## Your goal
Below are some records. Quote exactly the lines from the one that contains "none -> lime plate I5:J5 level 4" through the last, both included, and leave out the pictures.

═════ Dataset records ═════

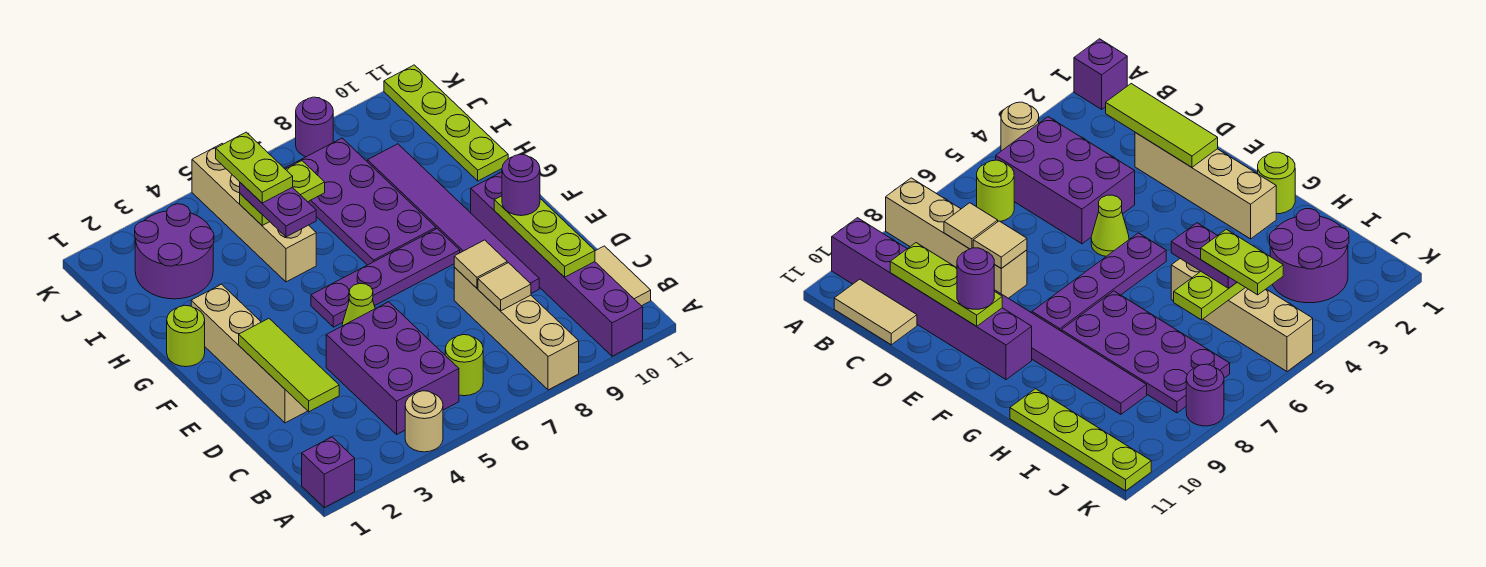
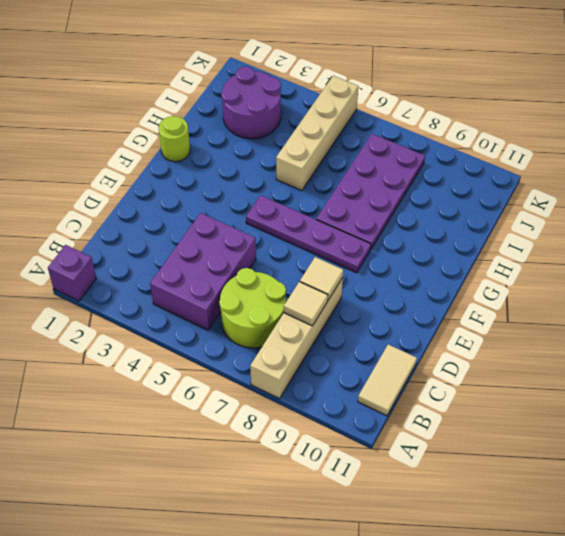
lime round brick B6:C7 level 1 -> lime round brick B6 level 1
none -> tan round brick A4 level 1
none -> purple brick A10:F10 level 1
none -> tan brick D2:G2 level 1

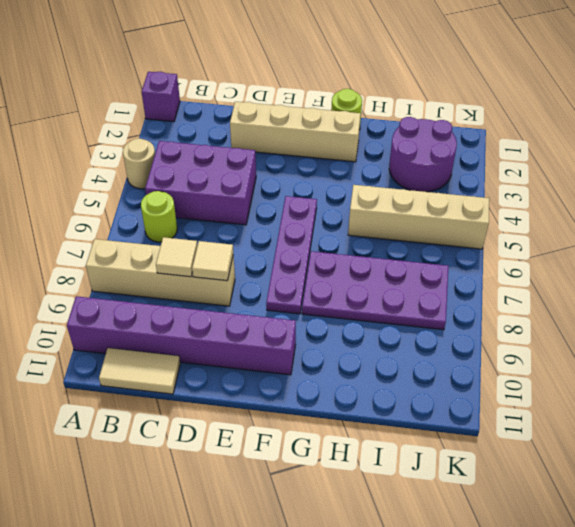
none -> purple tile D9:I9 level 1
none -> lime cone E5 level 1
none -> lime plate H11:K11 level 1

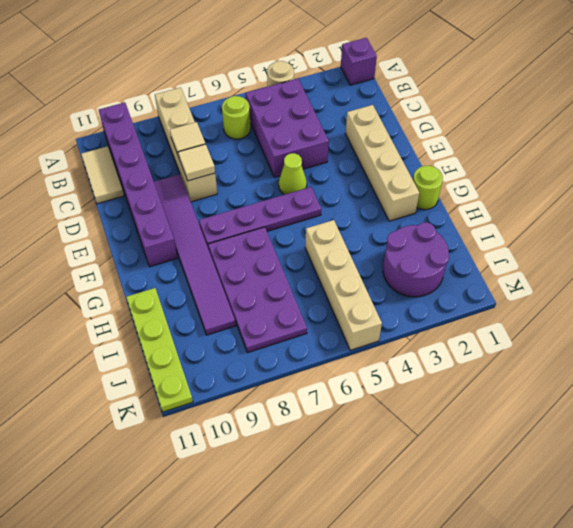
none -> purple round brick K8 level 1
none -> lime tile C2:E2 level 2
none -> lime plate C10:E10 level 2

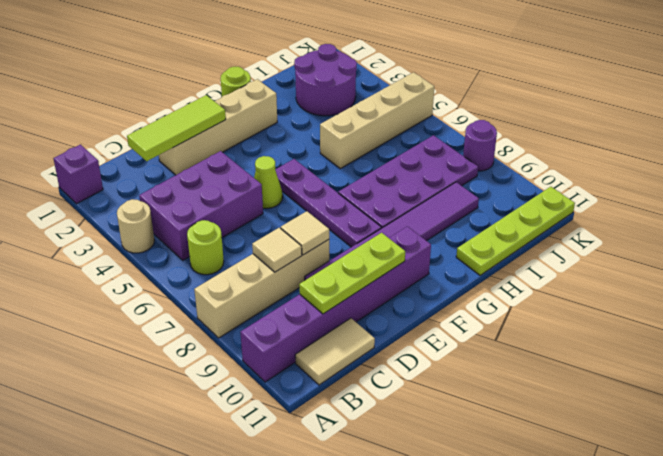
none -> lime plate I5:I6 level 2
none -> purple round brick E10 level 3
none -> purple plate H5:I5 level 3

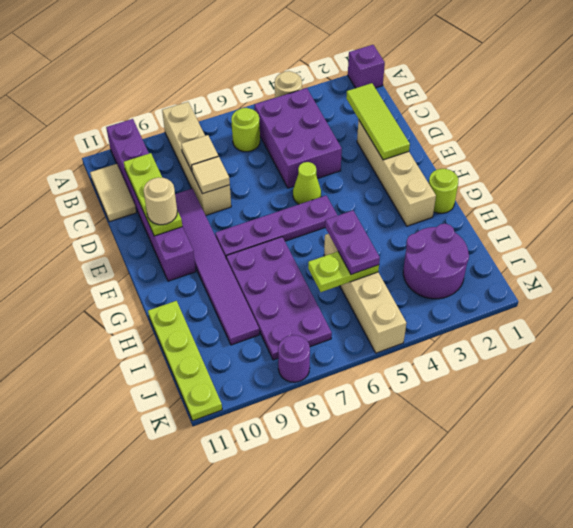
tan round brick E10 level 3 -> purple round brick E10 level 3
none -> lime plate I5:J5 level 4

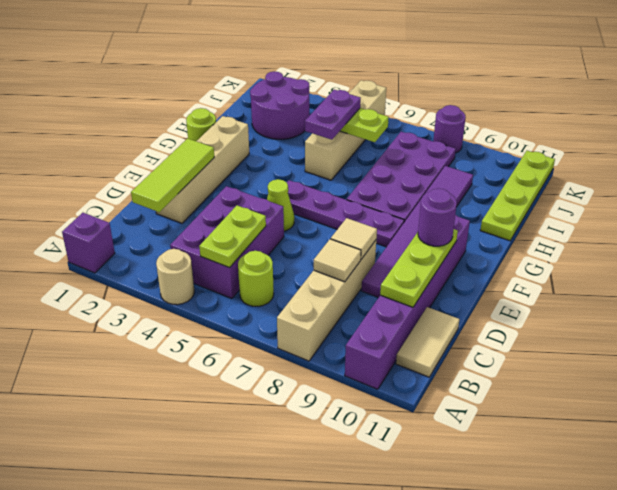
lime plate B5:C5 level 2 -> lime plate I5:J5 level 4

═════

## Solution
none -> lime plate I5:J5 level 4

lime plate B5:C5 level 2 -> lime plate I5:J5 level 4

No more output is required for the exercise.